··· Given information ···
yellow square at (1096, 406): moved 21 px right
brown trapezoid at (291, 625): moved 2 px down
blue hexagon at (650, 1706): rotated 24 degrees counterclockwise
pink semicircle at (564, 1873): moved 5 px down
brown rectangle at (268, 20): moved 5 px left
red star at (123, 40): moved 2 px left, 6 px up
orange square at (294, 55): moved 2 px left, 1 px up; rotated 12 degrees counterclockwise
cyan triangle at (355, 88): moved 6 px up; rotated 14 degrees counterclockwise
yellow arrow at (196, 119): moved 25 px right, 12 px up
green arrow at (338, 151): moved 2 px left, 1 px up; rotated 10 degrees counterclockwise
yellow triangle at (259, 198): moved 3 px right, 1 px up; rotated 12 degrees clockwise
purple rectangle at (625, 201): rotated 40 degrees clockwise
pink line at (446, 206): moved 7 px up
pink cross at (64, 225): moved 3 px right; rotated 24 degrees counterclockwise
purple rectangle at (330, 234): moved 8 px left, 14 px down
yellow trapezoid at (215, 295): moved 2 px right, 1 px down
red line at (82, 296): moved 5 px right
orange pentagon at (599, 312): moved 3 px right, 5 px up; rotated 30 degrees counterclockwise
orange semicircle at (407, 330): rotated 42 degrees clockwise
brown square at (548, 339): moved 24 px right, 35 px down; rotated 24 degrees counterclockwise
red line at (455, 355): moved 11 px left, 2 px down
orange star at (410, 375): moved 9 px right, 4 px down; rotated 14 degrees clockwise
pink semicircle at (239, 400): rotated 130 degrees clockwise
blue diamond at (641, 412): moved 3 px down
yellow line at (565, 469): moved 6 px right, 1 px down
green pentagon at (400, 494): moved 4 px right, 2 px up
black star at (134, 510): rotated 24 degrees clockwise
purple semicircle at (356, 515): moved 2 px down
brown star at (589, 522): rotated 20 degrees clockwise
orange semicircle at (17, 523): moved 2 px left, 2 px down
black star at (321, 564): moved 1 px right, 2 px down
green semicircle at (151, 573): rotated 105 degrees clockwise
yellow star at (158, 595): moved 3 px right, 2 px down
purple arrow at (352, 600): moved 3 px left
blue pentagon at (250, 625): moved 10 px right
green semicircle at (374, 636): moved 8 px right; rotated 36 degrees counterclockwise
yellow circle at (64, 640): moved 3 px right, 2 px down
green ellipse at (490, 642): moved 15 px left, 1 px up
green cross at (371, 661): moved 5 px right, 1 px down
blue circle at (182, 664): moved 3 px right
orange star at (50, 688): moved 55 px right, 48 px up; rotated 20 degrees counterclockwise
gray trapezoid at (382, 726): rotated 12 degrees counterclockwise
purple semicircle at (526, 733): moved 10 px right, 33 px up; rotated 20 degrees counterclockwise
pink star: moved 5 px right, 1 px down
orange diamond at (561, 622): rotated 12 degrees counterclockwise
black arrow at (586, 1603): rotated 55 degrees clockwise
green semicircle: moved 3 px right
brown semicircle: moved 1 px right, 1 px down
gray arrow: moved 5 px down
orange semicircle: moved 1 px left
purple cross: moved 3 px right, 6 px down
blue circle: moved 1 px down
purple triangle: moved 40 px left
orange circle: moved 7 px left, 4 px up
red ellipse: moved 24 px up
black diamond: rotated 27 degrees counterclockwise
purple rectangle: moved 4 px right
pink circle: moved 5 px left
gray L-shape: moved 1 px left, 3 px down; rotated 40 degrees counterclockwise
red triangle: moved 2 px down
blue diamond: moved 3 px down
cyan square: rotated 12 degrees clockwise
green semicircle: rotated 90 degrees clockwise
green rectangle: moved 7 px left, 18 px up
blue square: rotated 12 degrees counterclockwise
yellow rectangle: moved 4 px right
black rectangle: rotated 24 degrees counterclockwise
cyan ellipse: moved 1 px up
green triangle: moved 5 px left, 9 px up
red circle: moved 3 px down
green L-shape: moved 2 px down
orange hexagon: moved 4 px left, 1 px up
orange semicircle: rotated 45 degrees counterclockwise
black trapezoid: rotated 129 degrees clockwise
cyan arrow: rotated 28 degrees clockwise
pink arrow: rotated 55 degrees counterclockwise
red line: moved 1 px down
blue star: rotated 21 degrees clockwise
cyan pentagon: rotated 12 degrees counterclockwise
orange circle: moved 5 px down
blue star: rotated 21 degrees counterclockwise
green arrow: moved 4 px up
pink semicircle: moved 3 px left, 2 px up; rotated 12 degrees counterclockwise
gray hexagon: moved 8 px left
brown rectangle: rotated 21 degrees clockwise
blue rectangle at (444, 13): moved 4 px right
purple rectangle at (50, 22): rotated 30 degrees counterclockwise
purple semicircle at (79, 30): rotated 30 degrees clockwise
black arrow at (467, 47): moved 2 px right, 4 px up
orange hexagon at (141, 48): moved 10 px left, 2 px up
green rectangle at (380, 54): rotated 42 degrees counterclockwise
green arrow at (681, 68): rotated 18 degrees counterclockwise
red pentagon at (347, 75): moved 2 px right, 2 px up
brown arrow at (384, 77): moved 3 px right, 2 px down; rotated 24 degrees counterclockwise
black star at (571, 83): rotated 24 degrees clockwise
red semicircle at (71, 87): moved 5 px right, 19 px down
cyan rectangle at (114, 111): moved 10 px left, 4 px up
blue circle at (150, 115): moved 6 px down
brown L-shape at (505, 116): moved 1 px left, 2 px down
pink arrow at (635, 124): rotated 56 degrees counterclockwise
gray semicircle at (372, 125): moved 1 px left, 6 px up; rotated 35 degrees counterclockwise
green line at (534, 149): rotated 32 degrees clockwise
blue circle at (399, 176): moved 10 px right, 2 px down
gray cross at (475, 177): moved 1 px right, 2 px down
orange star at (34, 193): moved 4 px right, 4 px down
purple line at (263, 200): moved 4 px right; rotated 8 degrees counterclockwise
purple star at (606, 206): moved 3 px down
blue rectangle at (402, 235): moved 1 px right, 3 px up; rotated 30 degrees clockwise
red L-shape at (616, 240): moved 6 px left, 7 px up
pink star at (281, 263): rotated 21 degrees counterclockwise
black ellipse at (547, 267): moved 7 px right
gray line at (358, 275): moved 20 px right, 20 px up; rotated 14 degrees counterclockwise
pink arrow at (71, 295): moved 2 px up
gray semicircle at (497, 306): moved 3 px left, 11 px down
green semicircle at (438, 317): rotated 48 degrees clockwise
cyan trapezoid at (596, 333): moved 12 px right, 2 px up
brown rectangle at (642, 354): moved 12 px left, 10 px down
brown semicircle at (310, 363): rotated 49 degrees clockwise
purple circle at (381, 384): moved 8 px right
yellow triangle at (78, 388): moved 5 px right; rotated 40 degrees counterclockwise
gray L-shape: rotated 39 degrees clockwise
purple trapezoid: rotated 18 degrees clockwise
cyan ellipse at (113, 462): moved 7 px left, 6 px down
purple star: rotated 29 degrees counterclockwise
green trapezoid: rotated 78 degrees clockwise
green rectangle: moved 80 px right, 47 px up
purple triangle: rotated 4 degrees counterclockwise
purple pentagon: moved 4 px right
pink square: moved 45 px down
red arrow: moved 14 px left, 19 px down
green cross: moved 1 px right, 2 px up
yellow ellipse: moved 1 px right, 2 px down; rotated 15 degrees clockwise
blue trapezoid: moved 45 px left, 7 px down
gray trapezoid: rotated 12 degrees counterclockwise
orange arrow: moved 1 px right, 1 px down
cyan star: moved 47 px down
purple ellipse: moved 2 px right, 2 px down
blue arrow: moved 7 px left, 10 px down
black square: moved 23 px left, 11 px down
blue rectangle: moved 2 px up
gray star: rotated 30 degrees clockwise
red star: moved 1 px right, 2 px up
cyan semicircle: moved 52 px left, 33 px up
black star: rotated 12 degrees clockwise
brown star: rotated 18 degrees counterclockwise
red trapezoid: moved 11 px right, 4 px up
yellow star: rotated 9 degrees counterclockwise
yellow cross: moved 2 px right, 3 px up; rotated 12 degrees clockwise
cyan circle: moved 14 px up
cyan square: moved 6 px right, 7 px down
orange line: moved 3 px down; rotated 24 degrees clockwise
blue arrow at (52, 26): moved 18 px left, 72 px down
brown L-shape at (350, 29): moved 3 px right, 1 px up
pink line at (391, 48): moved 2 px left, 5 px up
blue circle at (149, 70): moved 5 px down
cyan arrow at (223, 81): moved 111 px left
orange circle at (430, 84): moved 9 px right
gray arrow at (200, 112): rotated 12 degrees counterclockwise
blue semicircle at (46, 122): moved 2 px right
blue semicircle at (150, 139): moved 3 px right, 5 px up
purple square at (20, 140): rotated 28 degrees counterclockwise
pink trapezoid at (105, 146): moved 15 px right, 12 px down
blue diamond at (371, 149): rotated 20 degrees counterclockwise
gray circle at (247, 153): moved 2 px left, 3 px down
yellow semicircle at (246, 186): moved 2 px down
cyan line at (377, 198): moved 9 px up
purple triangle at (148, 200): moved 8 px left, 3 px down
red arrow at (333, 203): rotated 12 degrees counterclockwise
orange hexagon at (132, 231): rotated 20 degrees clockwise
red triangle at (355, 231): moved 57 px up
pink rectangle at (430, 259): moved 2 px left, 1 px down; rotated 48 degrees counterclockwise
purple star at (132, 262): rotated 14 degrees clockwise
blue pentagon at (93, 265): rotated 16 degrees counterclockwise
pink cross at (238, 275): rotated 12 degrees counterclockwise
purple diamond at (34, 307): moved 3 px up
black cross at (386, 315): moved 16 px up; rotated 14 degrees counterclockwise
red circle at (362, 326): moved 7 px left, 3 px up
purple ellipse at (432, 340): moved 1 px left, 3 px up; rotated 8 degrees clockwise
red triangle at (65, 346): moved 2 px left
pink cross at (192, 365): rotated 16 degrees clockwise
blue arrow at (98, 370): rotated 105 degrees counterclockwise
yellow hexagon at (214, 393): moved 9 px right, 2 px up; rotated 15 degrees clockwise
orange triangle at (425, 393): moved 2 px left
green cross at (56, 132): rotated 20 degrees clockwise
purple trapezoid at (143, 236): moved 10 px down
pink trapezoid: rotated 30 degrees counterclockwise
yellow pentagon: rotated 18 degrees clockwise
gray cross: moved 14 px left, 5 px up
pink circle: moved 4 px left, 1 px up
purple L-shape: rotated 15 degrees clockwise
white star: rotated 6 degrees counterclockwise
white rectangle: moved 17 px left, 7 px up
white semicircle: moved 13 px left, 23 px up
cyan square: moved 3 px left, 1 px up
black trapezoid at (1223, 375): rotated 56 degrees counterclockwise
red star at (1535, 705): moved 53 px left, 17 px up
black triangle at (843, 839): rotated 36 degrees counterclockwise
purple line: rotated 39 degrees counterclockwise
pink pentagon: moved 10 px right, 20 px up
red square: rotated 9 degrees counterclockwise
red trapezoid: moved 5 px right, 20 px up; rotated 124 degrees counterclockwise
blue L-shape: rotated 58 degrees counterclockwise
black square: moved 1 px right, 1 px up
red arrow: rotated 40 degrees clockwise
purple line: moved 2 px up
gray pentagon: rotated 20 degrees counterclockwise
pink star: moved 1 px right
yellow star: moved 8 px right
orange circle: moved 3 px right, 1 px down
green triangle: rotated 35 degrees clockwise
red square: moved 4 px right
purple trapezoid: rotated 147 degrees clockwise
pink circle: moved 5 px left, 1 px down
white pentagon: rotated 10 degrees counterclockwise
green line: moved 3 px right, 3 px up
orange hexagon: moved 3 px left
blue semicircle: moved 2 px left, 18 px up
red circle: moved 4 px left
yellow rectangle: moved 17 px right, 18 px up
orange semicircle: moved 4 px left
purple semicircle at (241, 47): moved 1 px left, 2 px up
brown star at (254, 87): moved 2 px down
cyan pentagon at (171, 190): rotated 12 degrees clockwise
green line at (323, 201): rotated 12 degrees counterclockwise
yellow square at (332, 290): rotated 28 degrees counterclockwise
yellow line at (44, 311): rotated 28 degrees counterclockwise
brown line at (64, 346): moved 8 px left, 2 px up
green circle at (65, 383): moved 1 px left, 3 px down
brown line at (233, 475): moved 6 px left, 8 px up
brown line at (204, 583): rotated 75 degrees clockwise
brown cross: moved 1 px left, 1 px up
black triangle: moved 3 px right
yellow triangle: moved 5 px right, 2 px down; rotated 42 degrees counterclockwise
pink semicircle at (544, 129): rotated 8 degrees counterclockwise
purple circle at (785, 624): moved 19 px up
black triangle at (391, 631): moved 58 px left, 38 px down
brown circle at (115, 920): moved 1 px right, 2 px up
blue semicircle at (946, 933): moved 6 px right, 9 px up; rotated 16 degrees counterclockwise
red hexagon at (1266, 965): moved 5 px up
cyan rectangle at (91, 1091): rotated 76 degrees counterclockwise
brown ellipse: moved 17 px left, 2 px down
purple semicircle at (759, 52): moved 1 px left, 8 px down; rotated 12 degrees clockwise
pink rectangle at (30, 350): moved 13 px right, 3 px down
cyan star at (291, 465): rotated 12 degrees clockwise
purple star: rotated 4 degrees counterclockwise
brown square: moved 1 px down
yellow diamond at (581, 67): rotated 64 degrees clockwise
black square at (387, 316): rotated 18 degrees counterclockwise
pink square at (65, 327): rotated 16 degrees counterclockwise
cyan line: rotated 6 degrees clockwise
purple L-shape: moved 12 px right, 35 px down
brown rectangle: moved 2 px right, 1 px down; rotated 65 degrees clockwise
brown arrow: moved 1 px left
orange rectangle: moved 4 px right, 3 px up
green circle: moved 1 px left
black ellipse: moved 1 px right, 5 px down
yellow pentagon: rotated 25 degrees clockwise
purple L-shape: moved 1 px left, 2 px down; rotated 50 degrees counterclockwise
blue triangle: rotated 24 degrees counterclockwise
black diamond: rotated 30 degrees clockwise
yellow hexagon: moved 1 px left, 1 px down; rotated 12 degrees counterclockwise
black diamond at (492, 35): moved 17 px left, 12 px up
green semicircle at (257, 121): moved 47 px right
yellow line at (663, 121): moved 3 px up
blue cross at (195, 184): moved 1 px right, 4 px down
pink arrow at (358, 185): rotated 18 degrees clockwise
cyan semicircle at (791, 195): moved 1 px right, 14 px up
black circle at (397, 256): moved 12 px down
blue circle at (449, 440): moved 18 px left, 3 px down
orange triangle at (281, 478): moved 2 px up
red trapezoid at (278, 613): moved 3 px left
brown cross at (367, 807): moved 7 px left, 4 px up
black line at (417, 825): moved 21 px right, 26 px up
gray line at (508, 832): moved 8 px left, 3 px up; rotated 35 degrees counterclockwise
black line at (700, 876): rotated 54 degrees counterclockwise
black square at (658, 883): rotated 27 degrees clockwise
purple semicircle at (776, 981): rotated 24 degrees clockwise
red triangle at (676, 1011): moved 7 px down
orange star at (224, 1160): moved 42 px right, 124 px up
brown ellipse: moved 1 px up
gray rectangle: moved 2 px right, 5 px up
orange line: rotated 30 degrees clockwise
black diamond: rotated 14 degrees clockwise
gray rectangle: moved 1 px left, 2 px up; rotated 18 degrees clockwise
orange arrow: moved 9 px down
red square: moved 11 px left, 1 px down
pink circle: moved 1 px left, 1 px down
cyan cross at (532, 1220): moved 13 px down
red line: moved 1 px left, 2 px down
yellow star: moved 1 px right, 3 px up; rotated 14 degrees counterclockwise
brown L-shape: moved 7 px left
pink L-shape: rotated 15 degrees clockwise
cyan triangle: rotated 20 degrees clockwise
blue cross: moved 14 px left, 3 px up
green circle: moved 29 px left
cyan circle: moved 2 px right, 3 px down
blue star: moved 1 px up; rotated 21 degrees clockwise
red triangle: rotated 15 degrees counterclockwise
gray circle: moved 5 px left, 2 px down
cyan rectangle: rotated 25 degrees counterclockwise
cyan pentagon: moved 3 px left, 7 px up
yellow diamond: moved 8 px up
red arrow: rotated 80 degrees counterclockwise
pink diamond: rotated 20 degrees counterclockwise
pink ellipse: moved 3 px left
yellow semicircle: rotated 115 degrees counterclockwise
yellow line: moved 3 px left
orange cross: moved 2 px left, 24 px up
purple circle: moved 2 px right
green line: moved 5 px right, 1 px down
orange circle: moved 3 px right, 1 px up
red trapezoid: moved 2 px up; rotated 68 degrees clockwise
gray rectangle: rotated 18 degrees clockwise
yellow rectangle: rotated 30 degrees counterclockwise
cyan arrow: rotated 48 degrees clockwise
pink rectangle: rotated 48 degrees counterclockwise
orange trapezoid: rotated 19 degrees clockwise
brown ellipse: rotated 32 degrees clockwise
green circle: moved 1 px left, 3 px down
···
Beginning of the records through the line with "pink semicircle at (239, 400): rotated": return that span exactly and stop there.

→ **Response**:
yellow square at (1096, 406): moved 21 px right
brown trapezoid at (291, 625): moved 2 px down
blue hexagon at (650, 1706): rotated 24 degrees counterclockwise
pink semicircle at (564, 1873): moved 5 px down
brown rectangle at (268, 20): moved 5 px left
red star at (123, 40): moved 2 px left, 6 px up
orange square at (294, 55): moved 2 px left, 1 px up; rotated 12 degrees counterclockwise
cyan triangle at (355, 88): moved 6 px up; rotated 14 degrees counterclockwise
yellow arrow at (196, 119): moved 25 px right, 12 px up
green arrow at (338, 151): moved 2 px left, 1 px up; rotated 10 degrees counterclockwise
yellow triangle at (259, 198): moved 3 px right, 1 px up; rotated 12 degrees clockwise
purple rectangle at (625, 201): rotated 40 degrees clockwise
pink line at (446, 206): moved 7 px up
pink cross at (64, 225): moved 3 px right; rotated 24 degrees counterclockwise
purple rectangle at (330, 234): moved 8 px left, 14 px down
yellow trapezoid at (215, 295): moved 2 px right, 1 px down
red line at (82, 296): moved 5 px right
orange pentagon at (599, 312): moved 3 px right, 5 px up; rotated 30 degrees counterclockwise
orange semicircle at (407, 330): rotated 42 degrees clockwise
brown square at (548, 339): moved 24 px right, 35 px down; rotated 24 degrees counterclockwise
red line at (455, 355): moved 11 px left, 2 px down
orange star at (410, 375): moved 9 px right, 4 px down; rotated 14 degrees clockwise
pink semicircle at (239, 400): rotated 130 degrees clockwise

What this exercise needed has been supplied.